__EXERCISE INSTRUCTIONS__: Extract every entry word for word. Skip the pictures.

__RECORDED INFORMATION__:
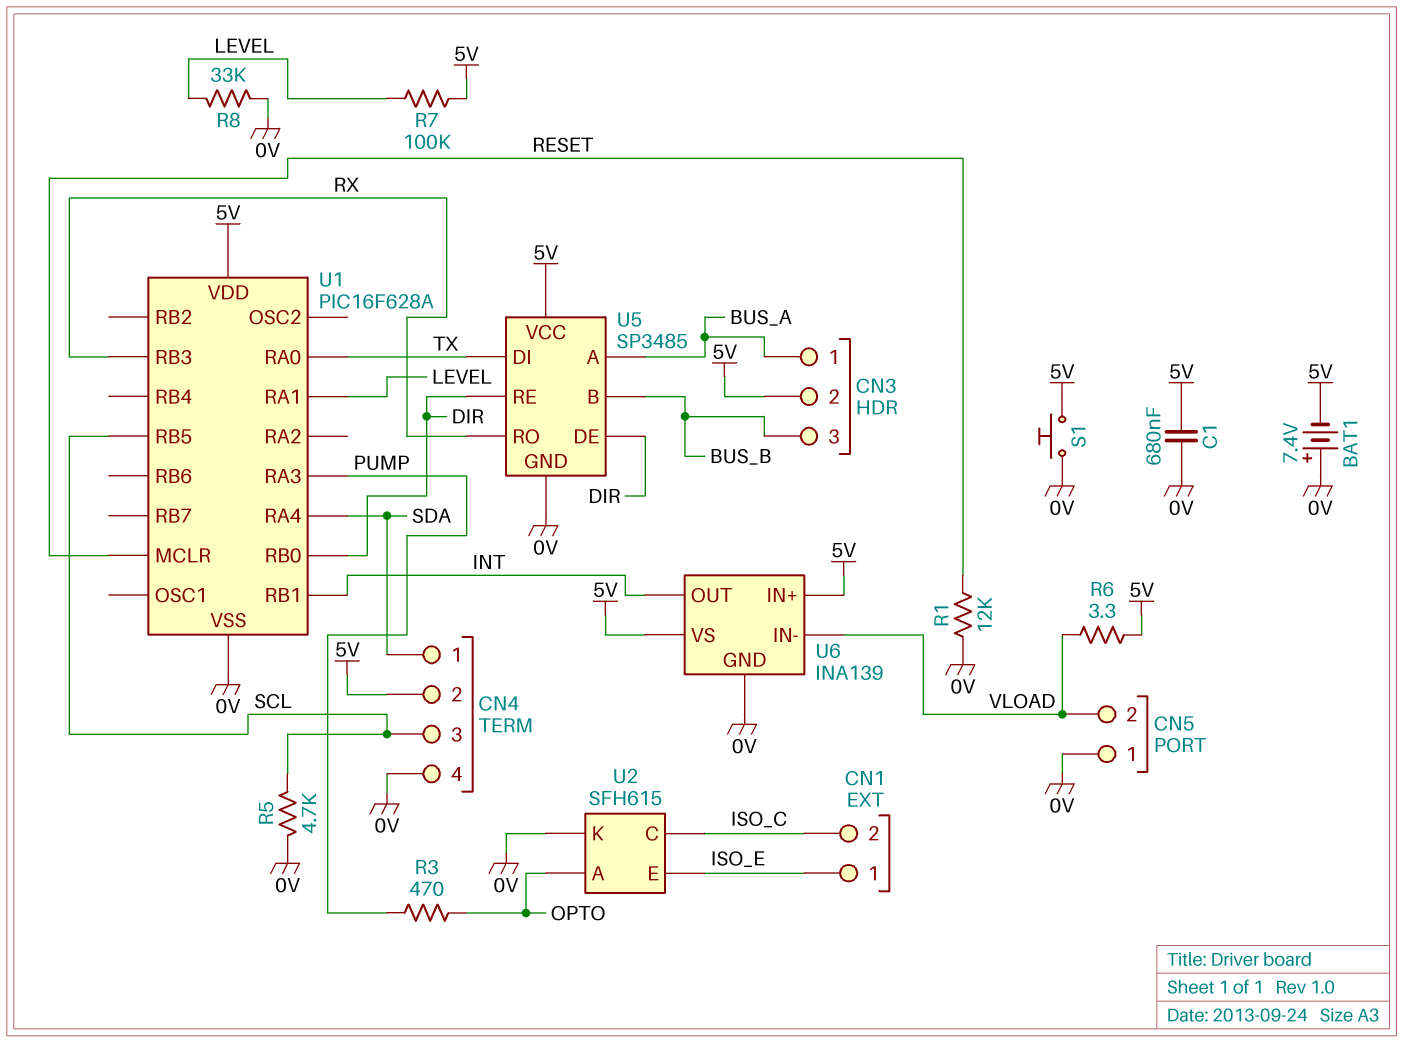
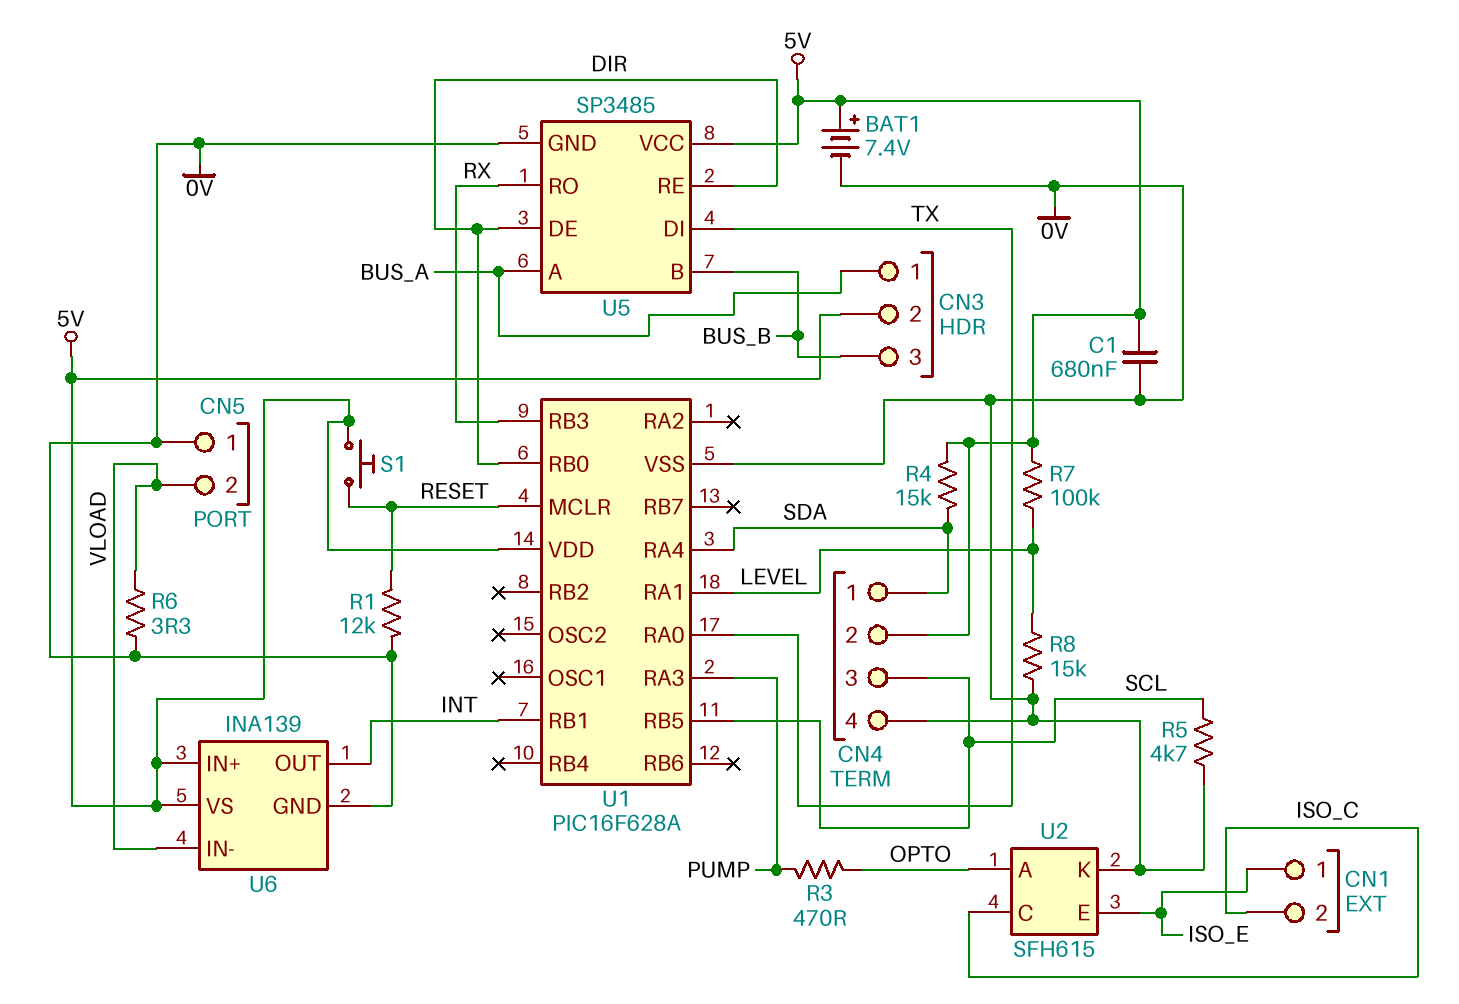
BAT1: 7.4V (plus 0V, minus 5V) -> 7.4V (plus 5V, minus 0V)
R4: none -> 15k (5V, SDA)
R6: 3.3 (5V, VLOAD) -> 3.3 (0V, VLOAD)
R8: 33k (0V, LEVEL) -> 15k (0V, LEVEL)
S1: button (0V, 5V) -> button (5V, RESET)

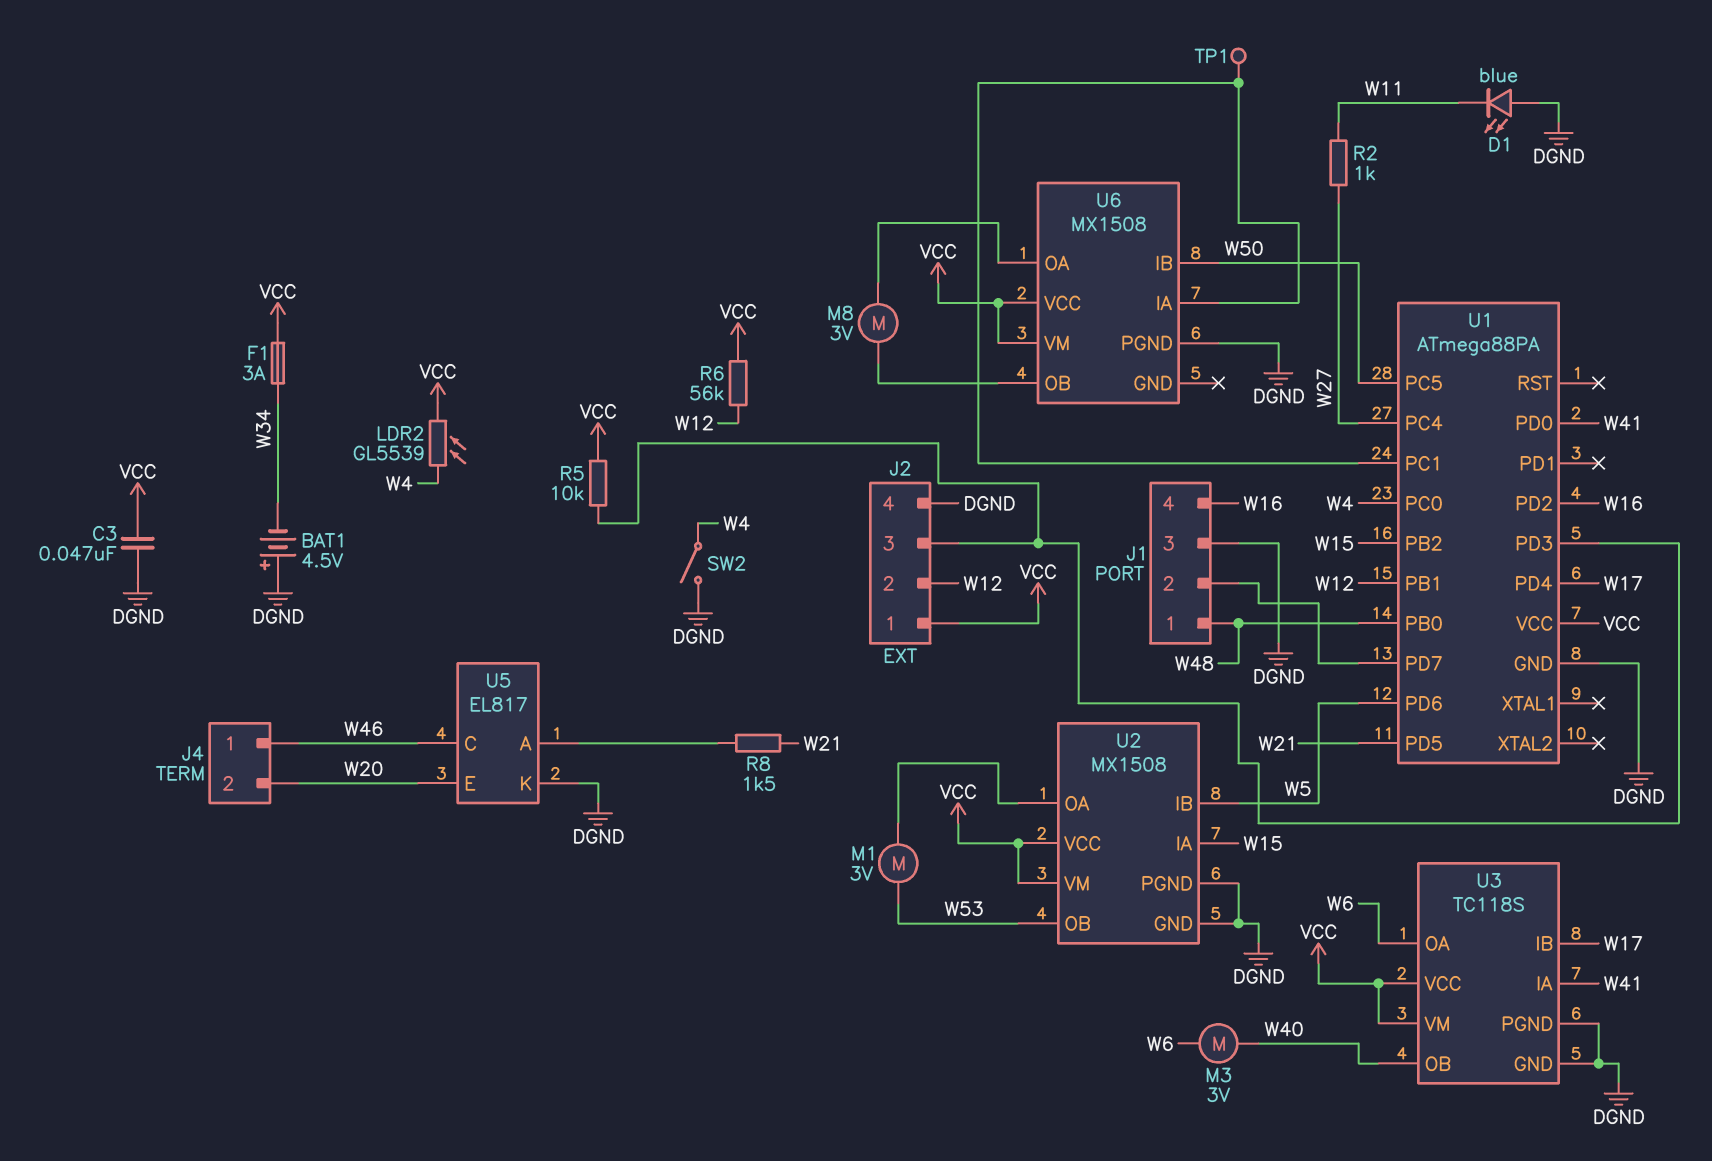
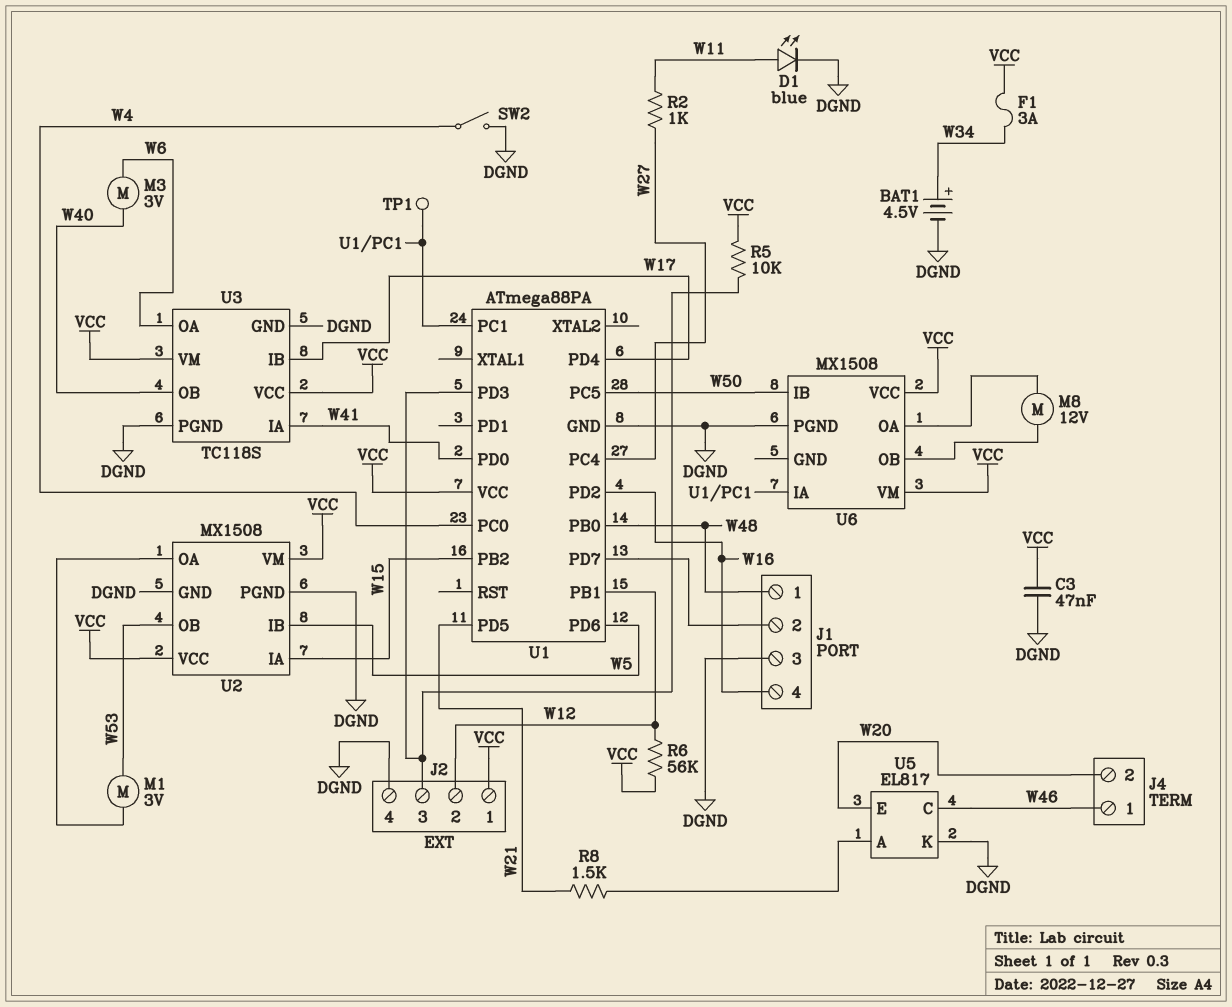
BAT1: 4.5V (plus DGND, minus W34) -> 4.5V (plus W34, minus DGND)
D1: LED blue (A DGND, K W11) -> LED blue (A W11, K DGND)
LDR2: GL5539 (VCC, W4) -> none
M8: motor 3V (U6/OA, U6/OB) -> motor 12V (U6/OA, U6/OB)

__ANSWER TO THE PROBLEM__:
BAT1: 7.4V (plus 0V, minus 5V) -> 7.4V (plus 5V, minus 0V)
R4: none -> 15k (5V, SDA)
R6: 3.3 (5V, VLOAD) -> 3.3 (0V, VLOAD)
R8: 33k (0V, LEVEL) -> 15k (0V, LEVEL)
S1: button (0V, 5V) -> button (5V, RESET)

BAT1: 4.5V (plus DGND, minus W34) -> 4.5V (plus W34, minus DGND)
D1: LED blue (A DGND, K W11) -> LED blue (A W11, K DGND)
LDR2: GL5539 (VCC, W4) -> none
M8: motor 3V (U6/OA, U6/OB) -> motor 12V (U6/OA, U6/OB)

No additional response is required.